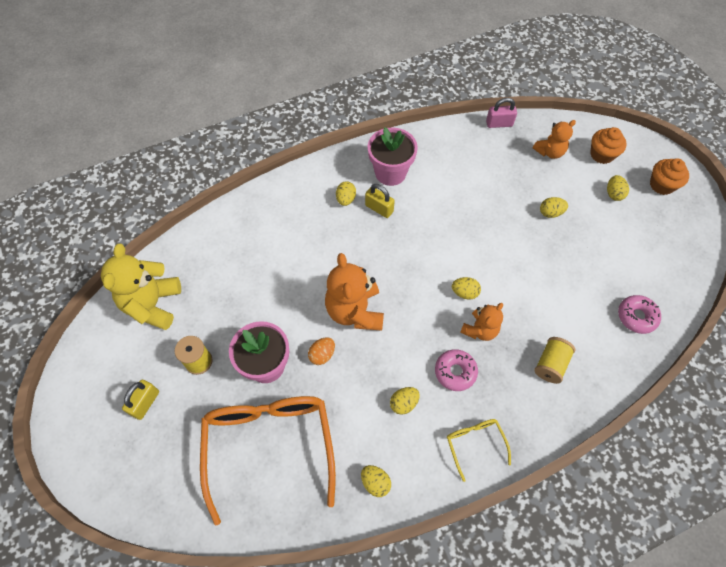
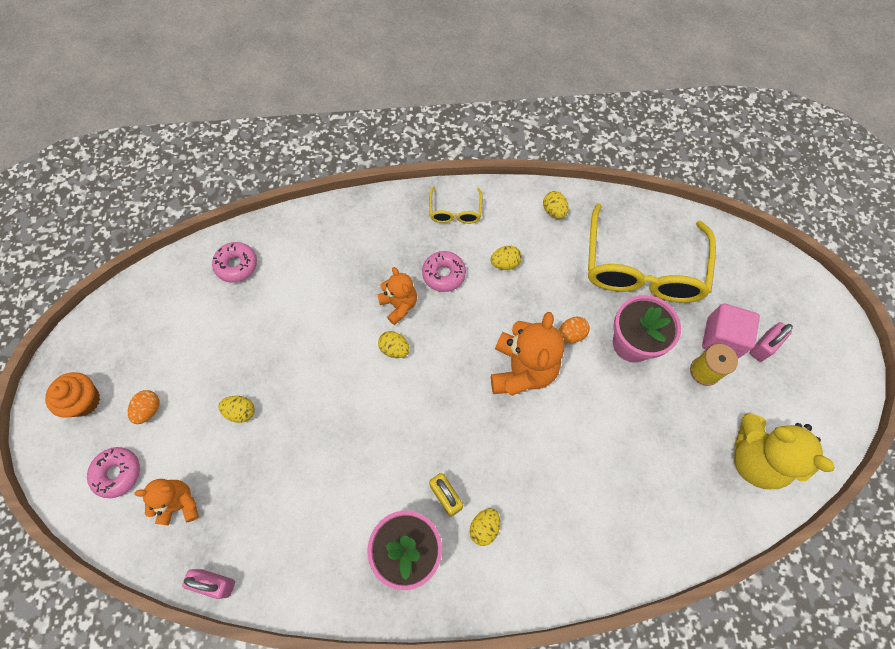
camera: 160 degrees left, 5 degrees up
(145, 403) = (763, 346): yellow padlock -> pink padlock
(153, 304) = (755, 458): yellow teddy bear -> yellow teddy bear turned 105 degrees clockwise
(184, 398) = (722, 338): none -> pink cube
(269, 447) = (642, 267): orange glasses -> yellow glasses
(480, 330) = (399, 305): orange teddy bear -> orange teddy bear turned 90 degrees clockwise
(550, 364) = (349, 251): yellow spool -> none
(602, 154) = (117, 473): orange cupcake -> pink donut
(613, 194) = (149, 410): yellow egg -> orange egg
^^^^
Instructions for the task -
The listing above holds a line with "(145, 403) = (763, 346): yellow" and a line with "(480, 330) = (399, 305): orange". Print the stretch from the first through the second, exactly and alone.

Exercise solution -
(145, 403) = (763, 346): yellow padlock -> pink padlock
(153, 304) = (755, 458): yellow teddy bear -> yellow teddy bear turned 105 degrees clockwise
(184, 398) = (722, 338): none -> pink cube
(269, 447) = (642, 267): orange glasses -> yellow glasses
(480, 330) = (399, 305): orange teddy bear -> orange teddy bear turned 90 degrees clockwise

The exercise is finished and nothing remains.